PROBLEM TO SOLVE → Could you retype only the lines from the one containing "V3: 15V (plus" through the final line of the entries, both included, skipping any images?

[[ DATA FOR THIS EXERCISE open ]]

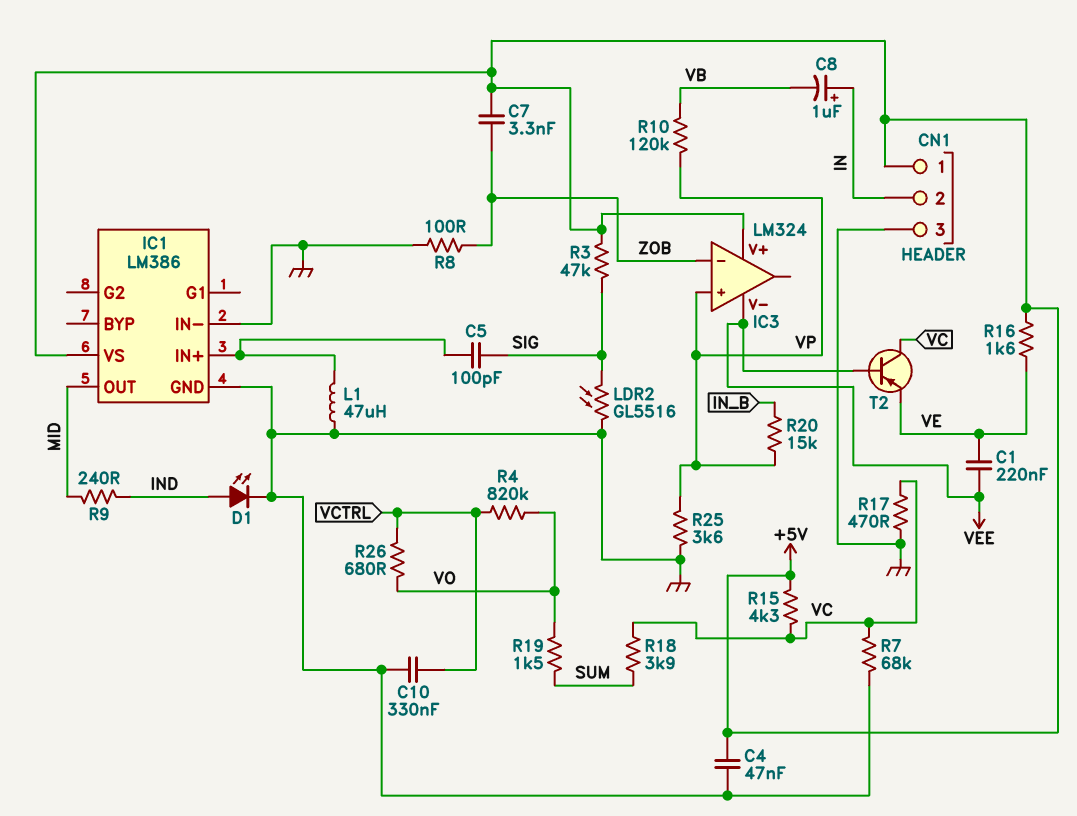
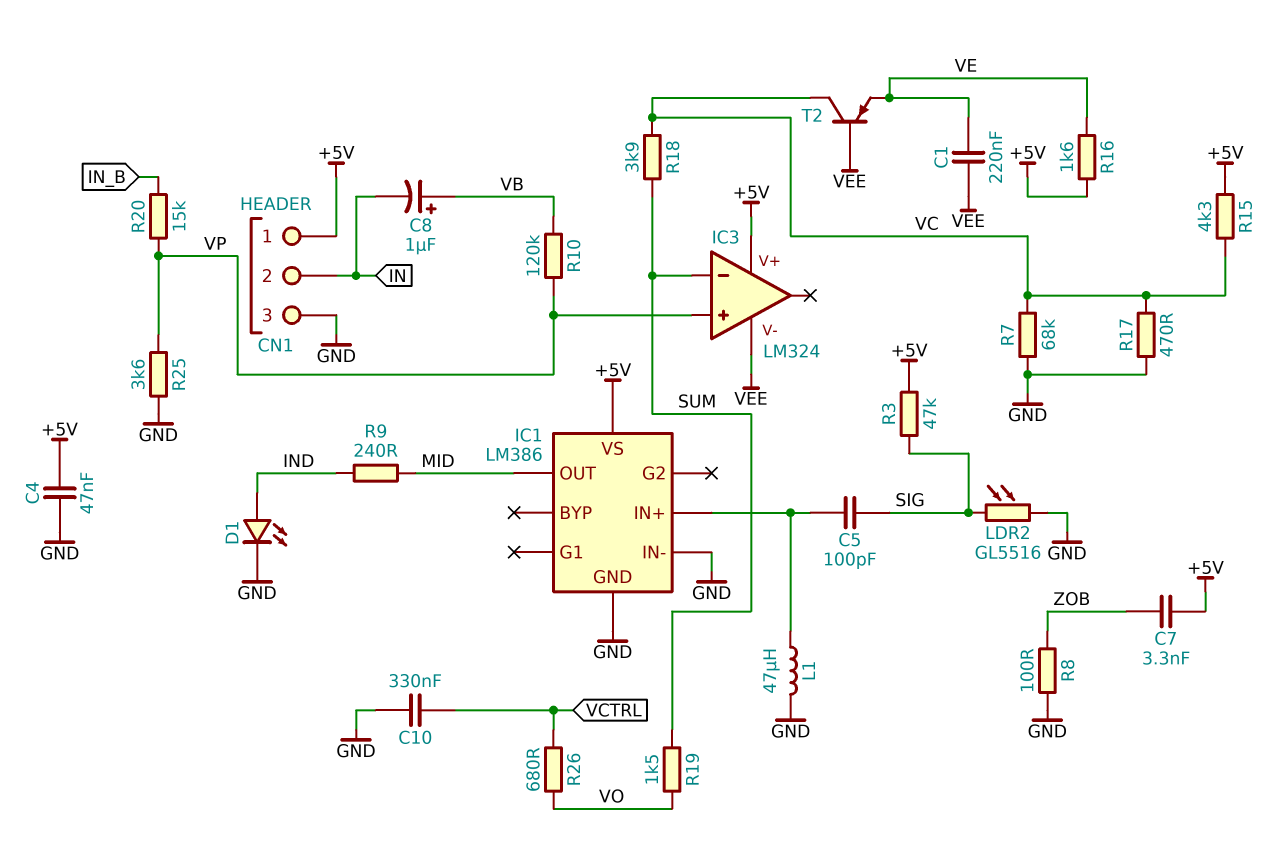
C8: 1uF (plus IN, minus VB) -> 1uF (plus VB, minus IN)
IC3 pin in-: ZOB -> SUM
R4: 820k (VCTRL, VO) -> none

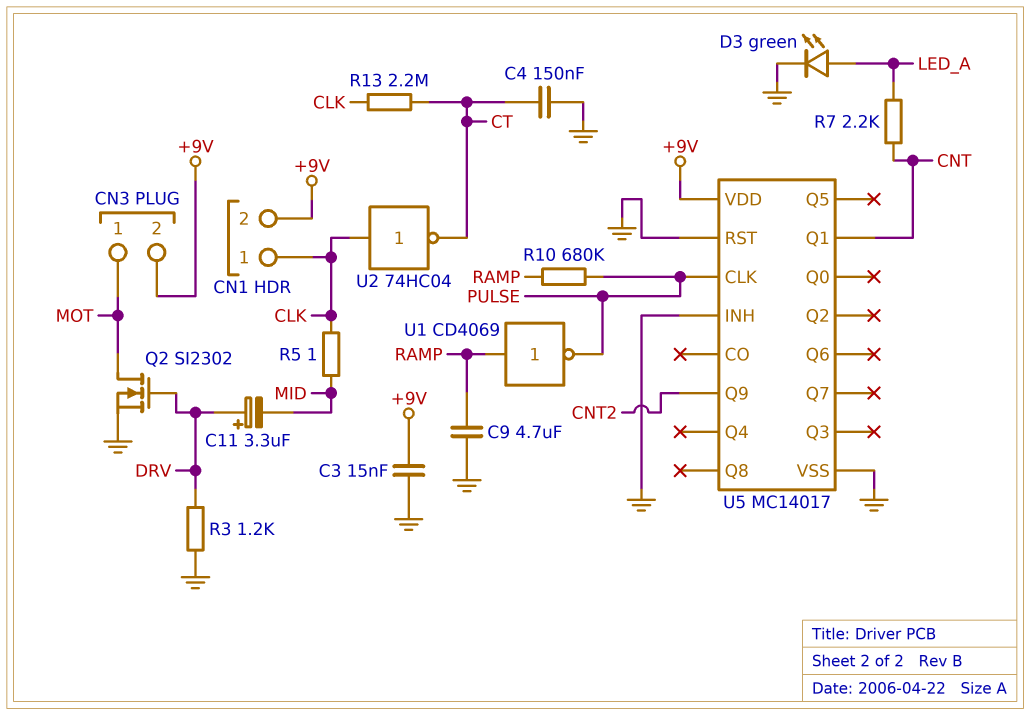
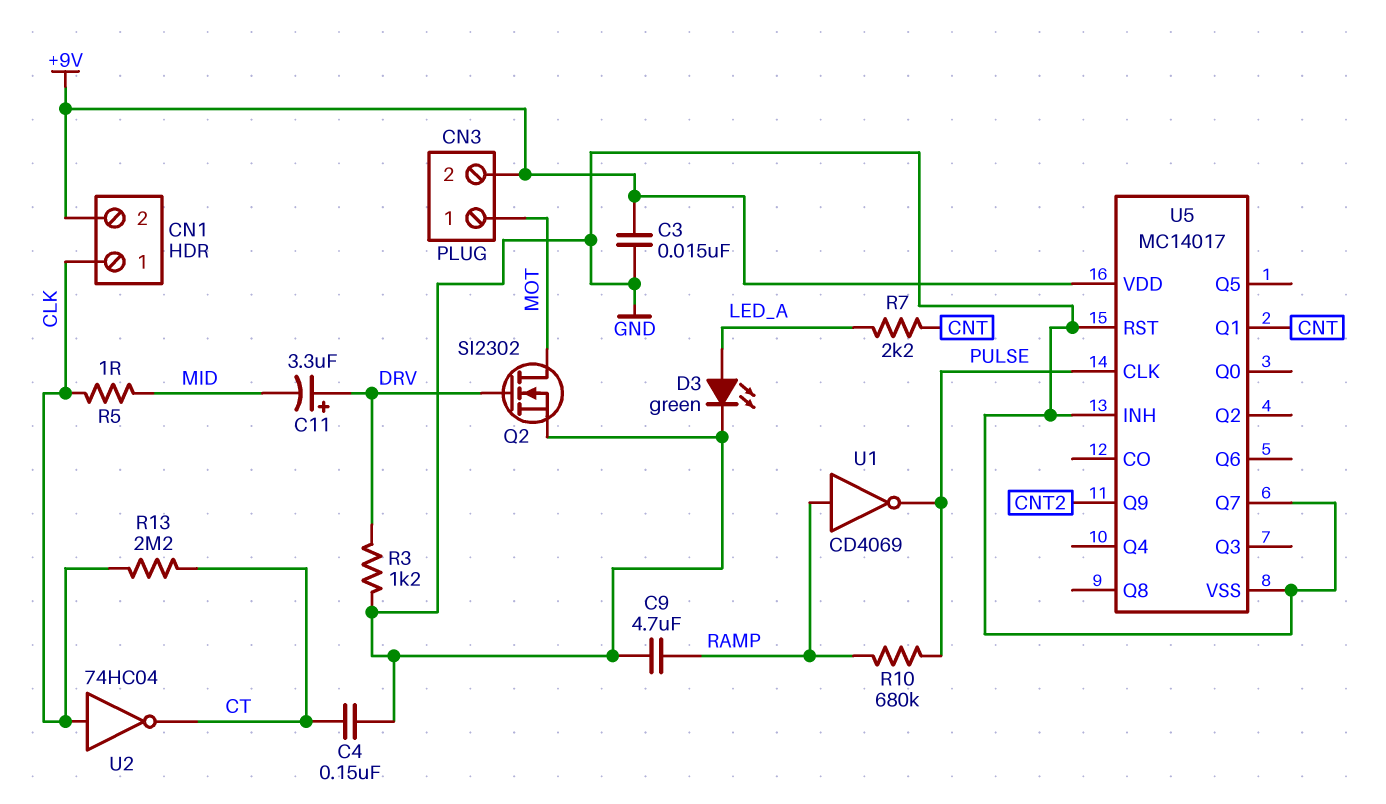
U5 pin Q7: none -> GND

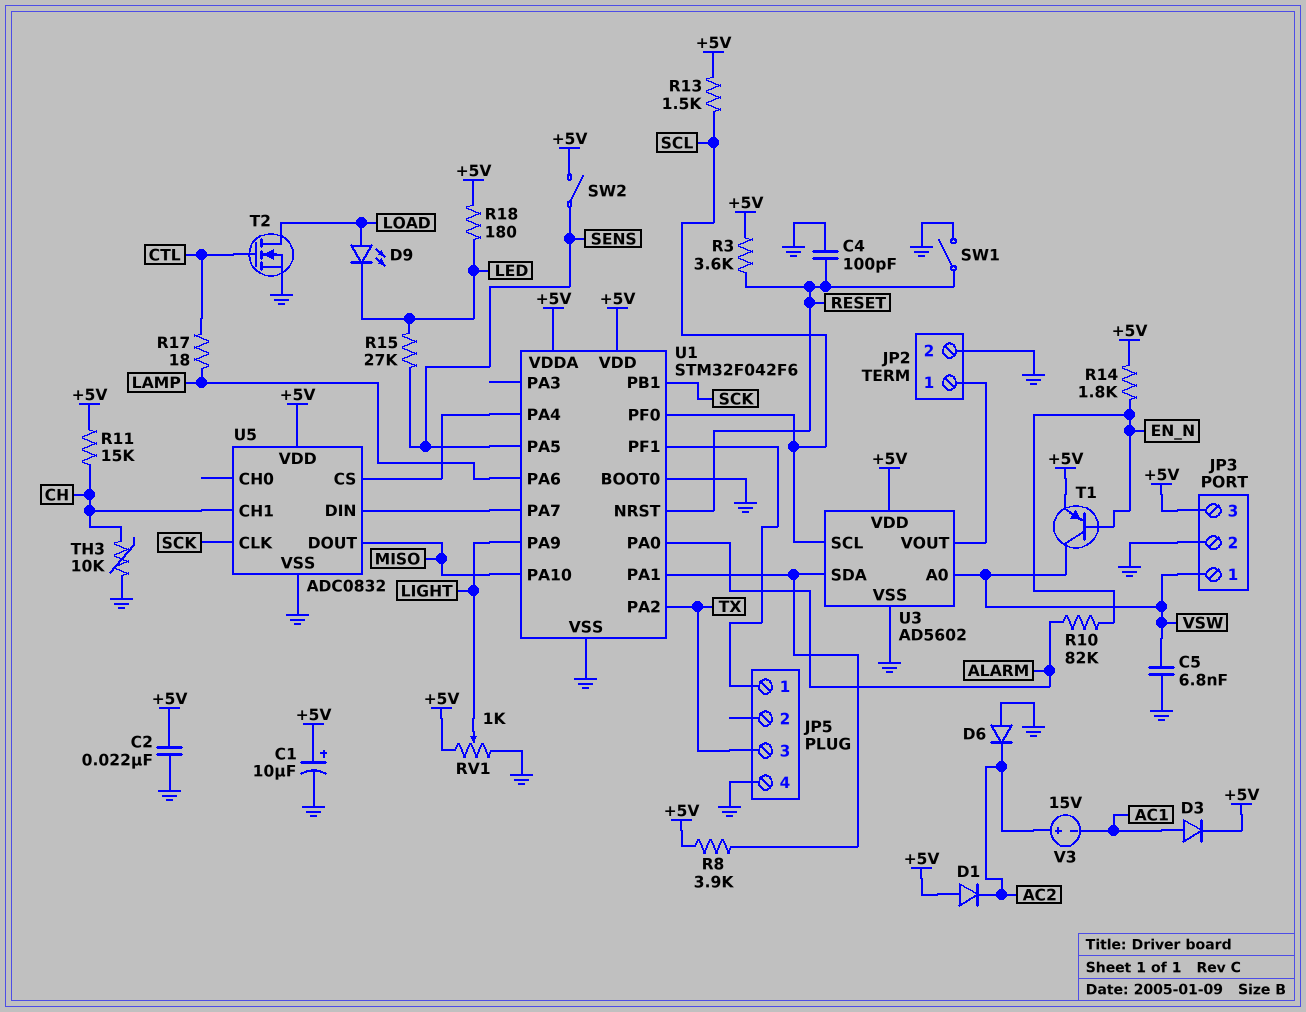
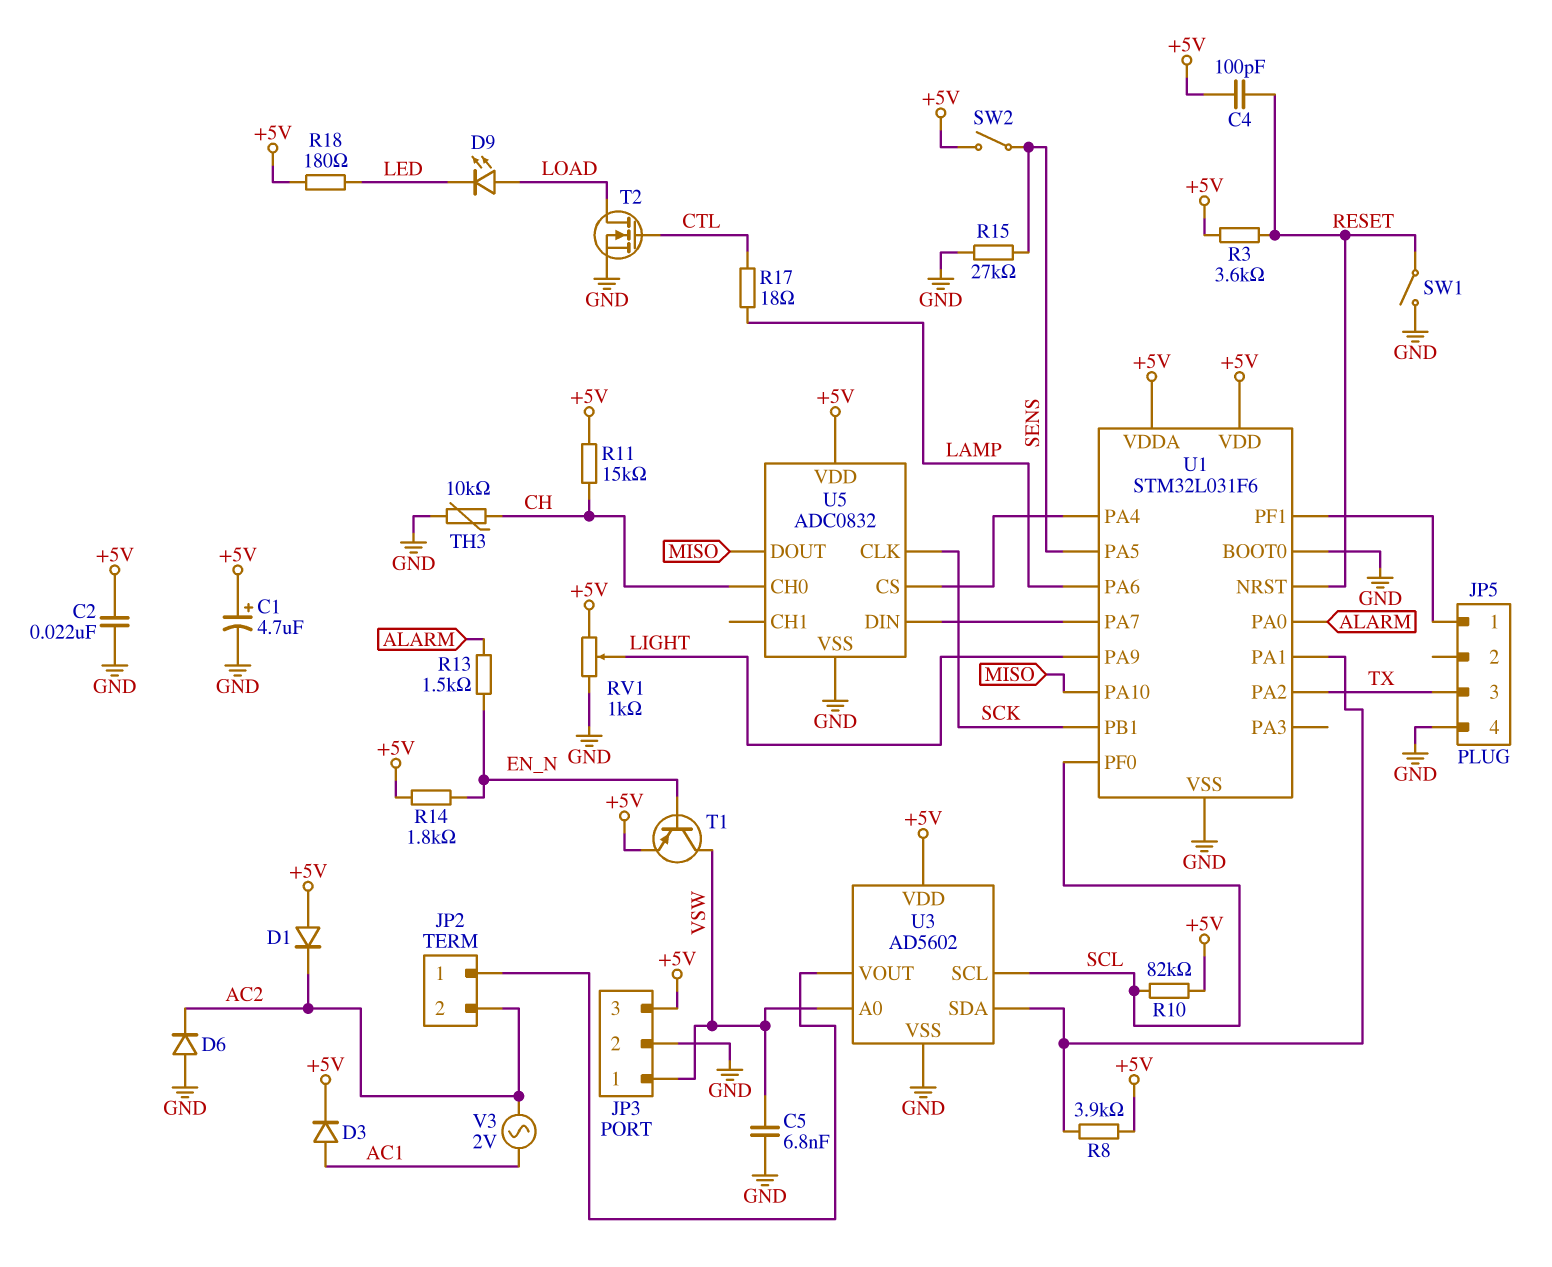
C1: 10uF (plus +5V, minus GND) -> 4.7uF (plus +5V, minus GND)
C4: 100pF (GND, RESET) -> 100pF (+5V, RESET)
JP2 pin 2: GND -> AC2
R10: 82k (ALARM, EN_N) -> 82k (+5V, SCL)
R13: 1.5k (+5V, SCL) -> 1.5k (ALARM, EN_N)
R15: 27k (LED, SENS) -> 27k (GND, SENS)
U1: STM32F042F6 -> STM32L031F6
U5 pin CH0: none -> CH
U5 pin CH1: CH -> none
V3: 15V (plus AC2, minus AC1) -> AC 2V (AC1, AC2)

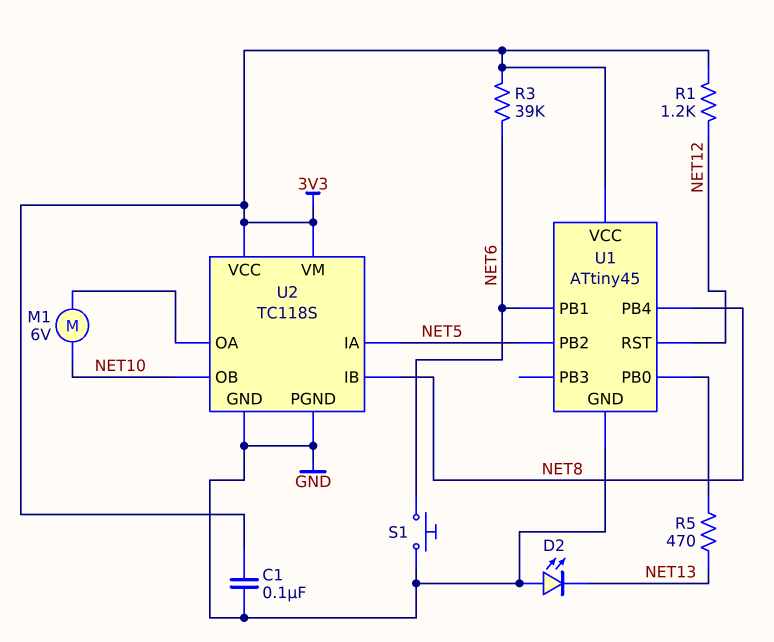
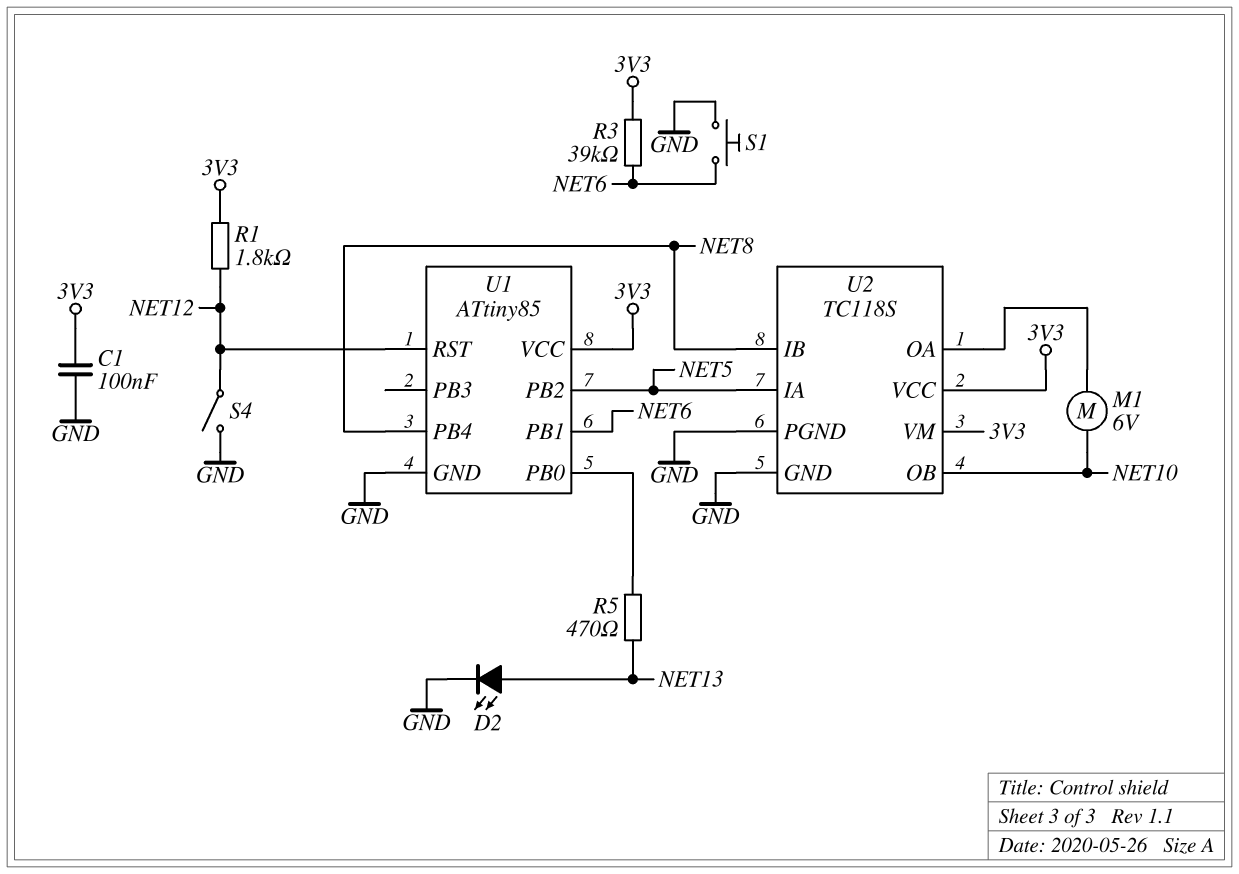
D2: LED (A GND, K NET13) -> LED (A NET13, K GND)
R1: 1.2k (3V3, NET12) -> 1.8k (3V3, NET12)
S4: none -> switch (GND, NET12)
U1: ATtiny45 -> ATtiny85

[[ DATA FOR THIS EXERCISE closed ]]

EXERCISE SOLUTION →
V3: 15V (plus AC2, minus AC1) -> AC 2V (AC1, AC2)

D2: LED (A GND, K NET13) -> LED (A NET13, K GND)
R1: 1.2k (3V3, NET12) -> 1.8k (3V3, NET12)
S4: none -> switch (GND, NET12)
U1: ATtiny45 -> ATtiny85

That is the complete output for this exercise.